Given entries:
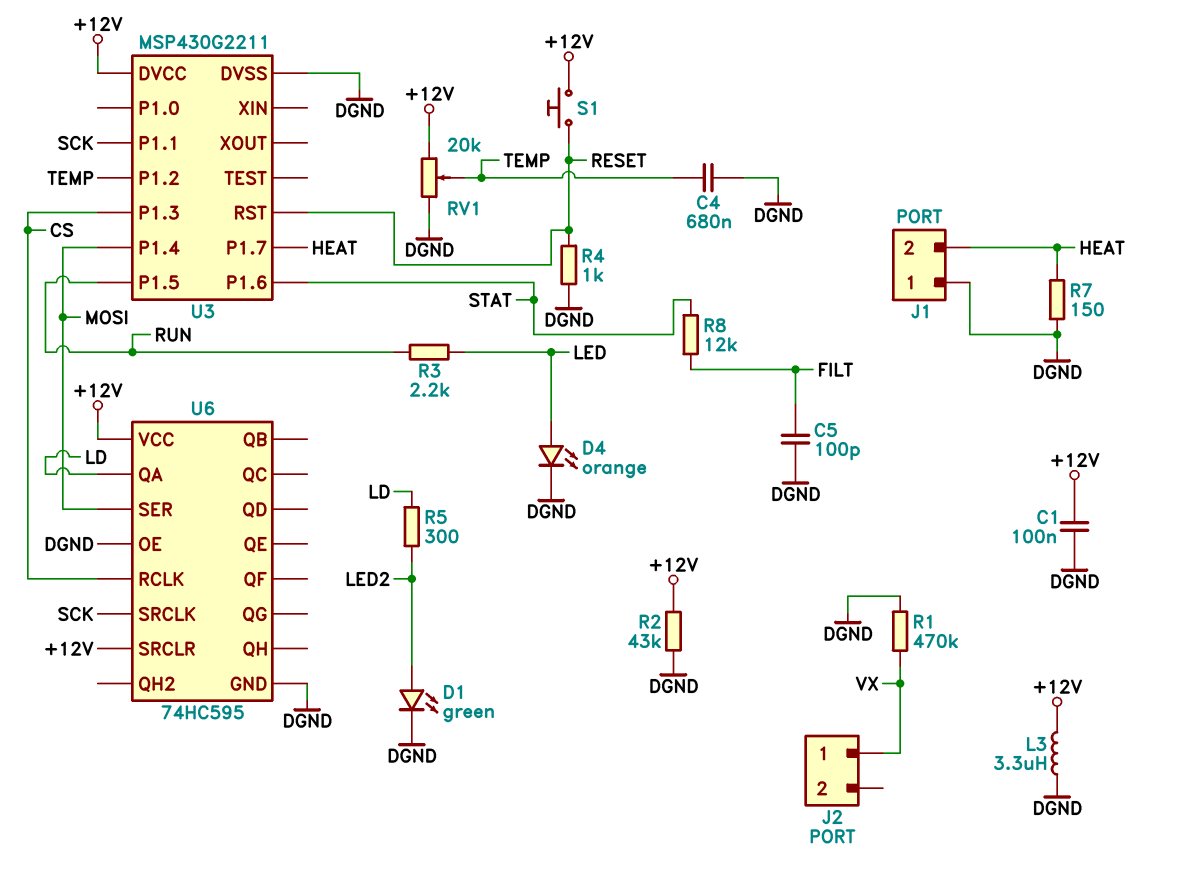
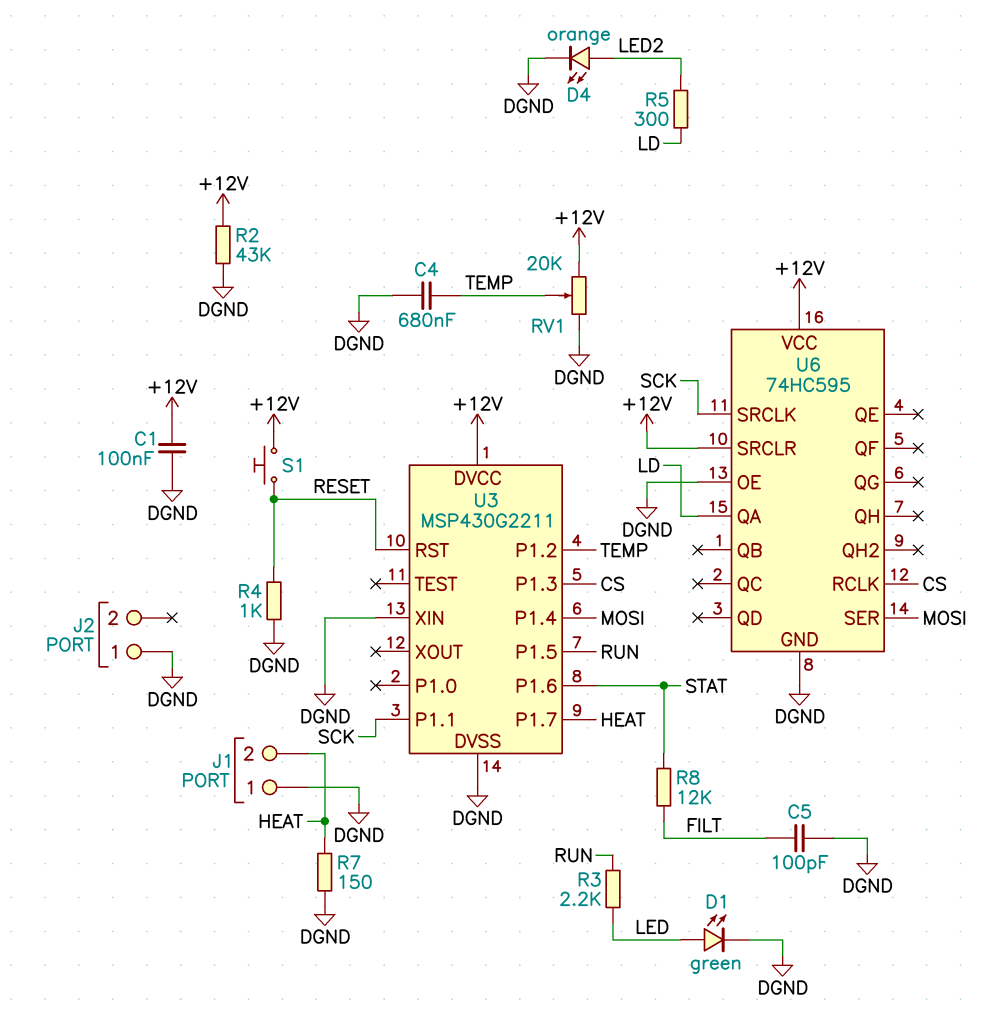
D1: LED green (A LED2, K DGND) -> LED green (A LED, K DGND)
D4: LED orange (A LED, K DGND) -> LED orange (A LED2, K DGND)
J2 pin 1: VX -> DGND
L3: 3.3uH (+12V, DGND) -> none
R1: 470k (DGND, VX) -> none
U3 pin XIN: none -> DGND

What is needed: How many lines of the material contain the string "none"? Answer with that number alone.

Output below: 3